▸ **EXERCISE INSTRUCTIONS**:
Locate every line in the records below that holds the word "none" and return each one.

▸ **MATERIAL SUPPLIED**:
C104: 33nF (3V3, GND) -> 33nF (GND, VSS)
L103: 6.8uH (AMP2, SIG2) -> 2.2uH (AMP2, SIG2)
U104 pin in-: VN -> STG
---
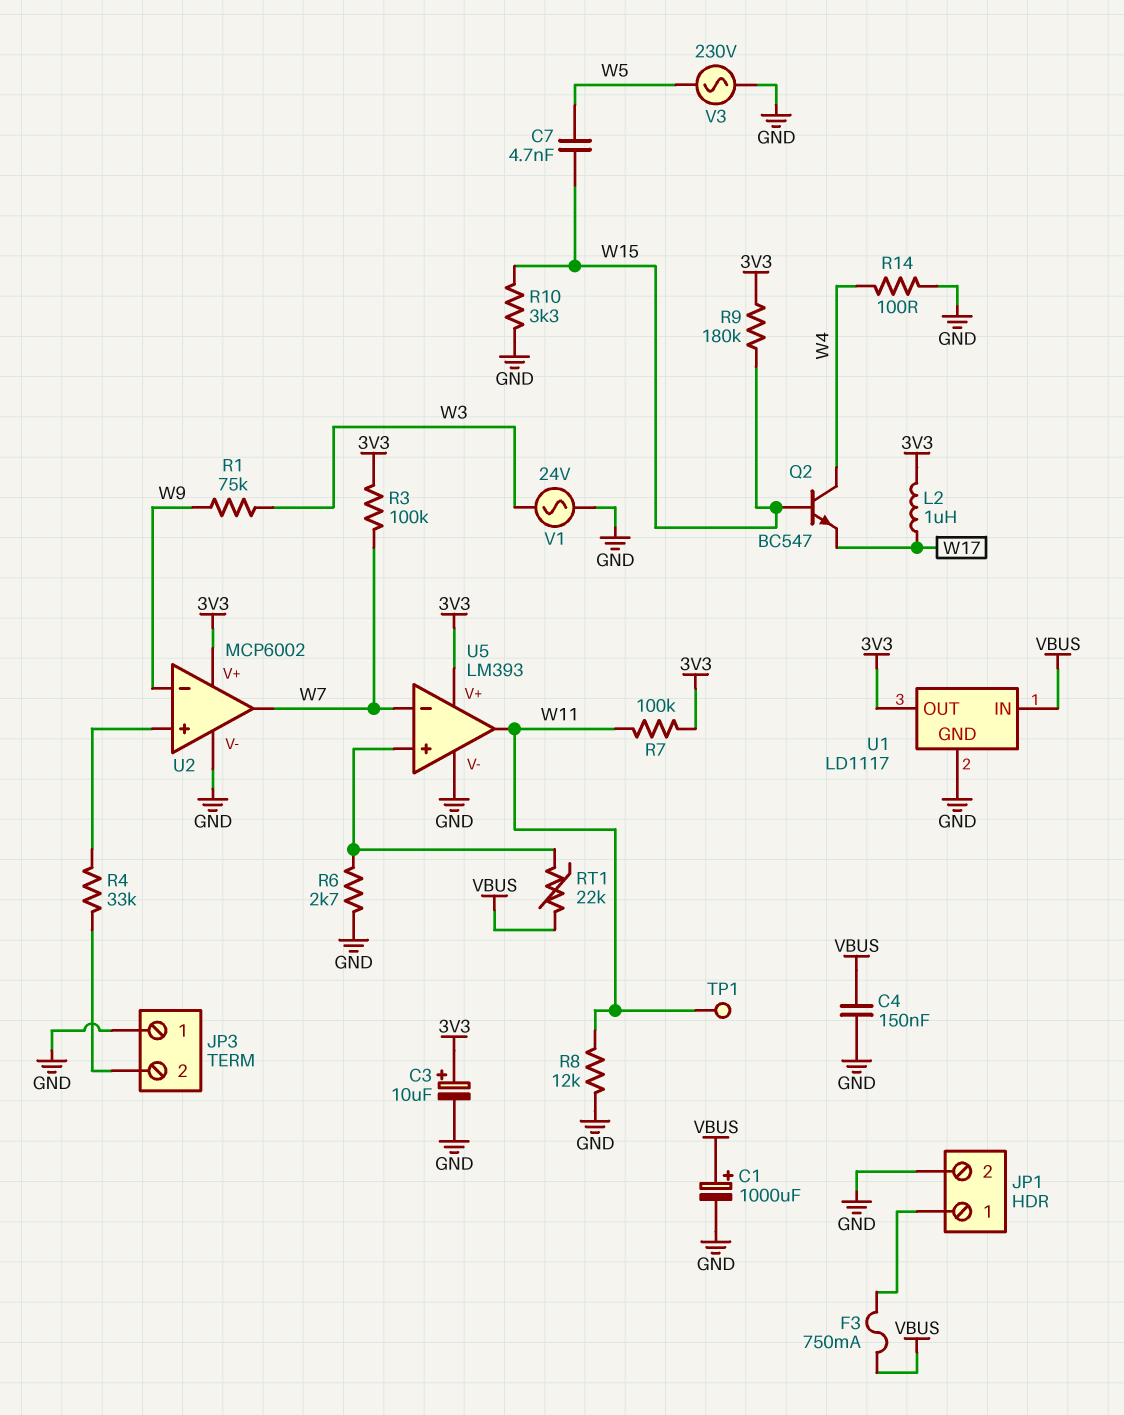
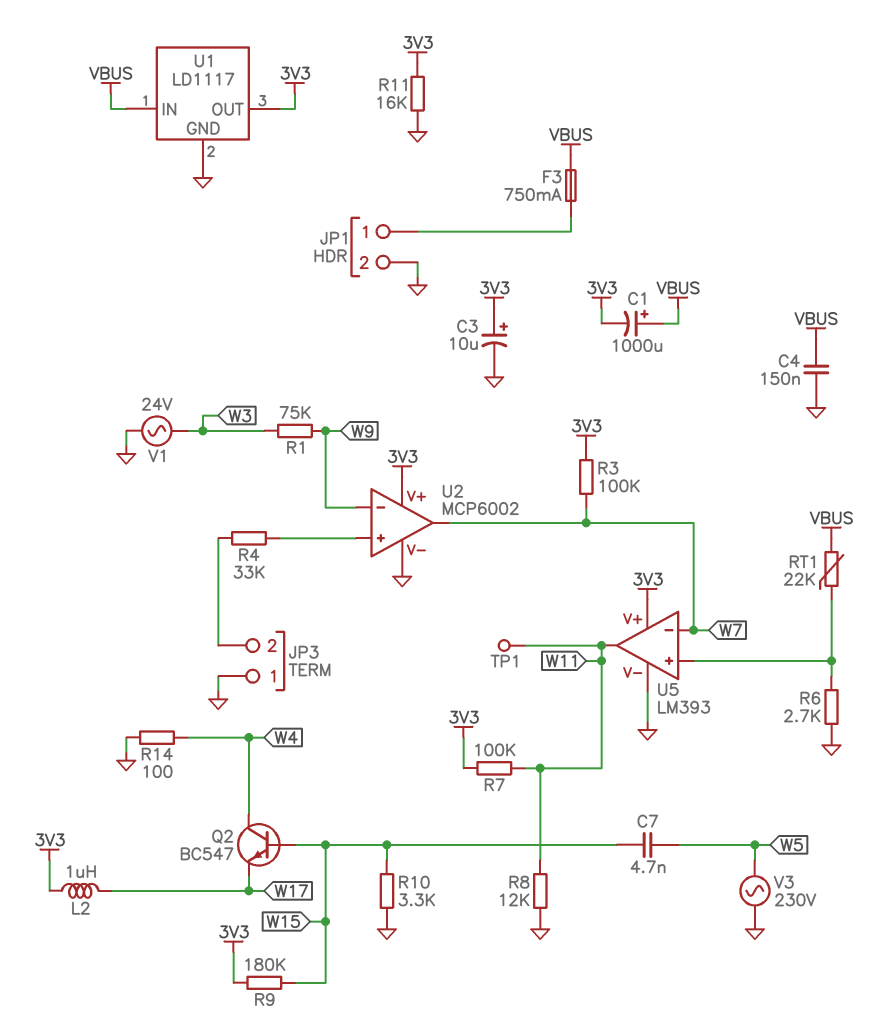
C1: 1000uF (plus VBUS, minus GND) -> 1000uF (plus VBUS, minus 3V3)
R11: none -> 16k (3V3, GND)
---
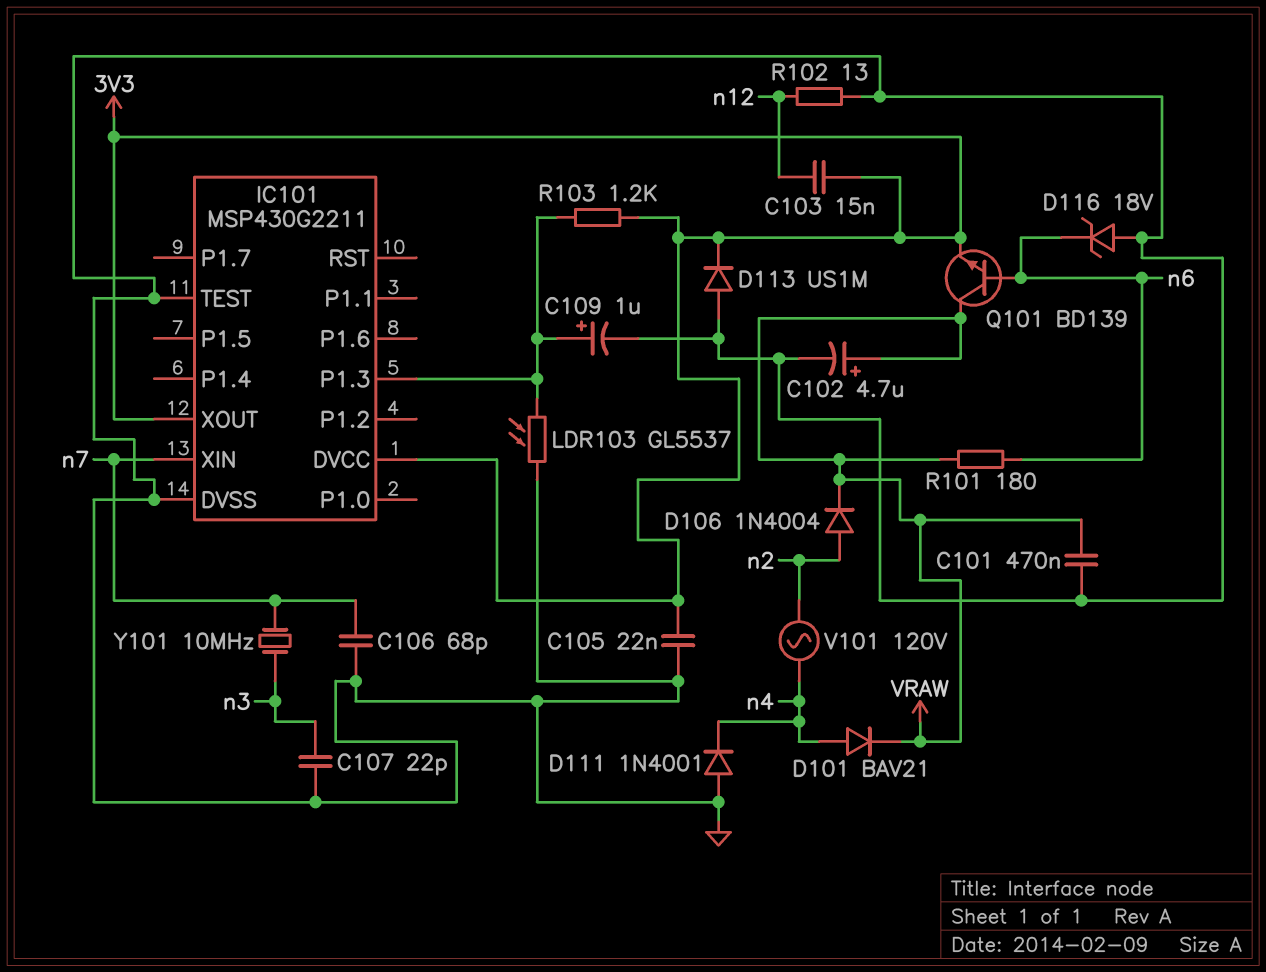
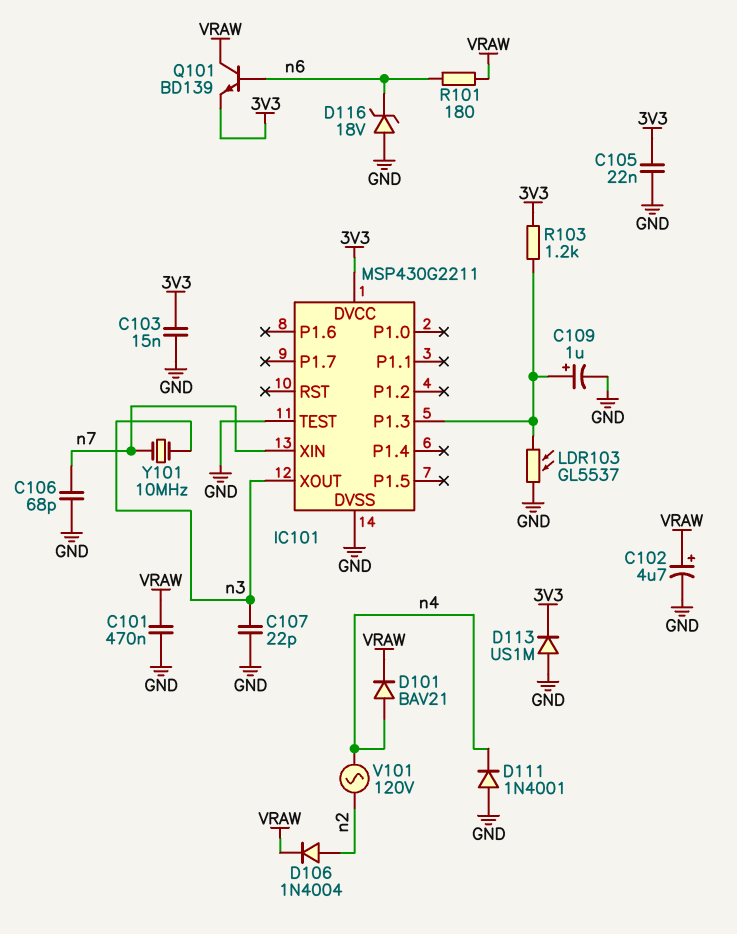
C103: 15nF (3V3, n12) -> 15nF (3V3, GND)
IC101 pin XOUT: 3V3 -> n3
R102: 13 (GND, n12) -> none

▸ **EXERCISE RESULT**:
R11: none -> 16k (3V3, GND)
R102: 13 (GND, n12) -> none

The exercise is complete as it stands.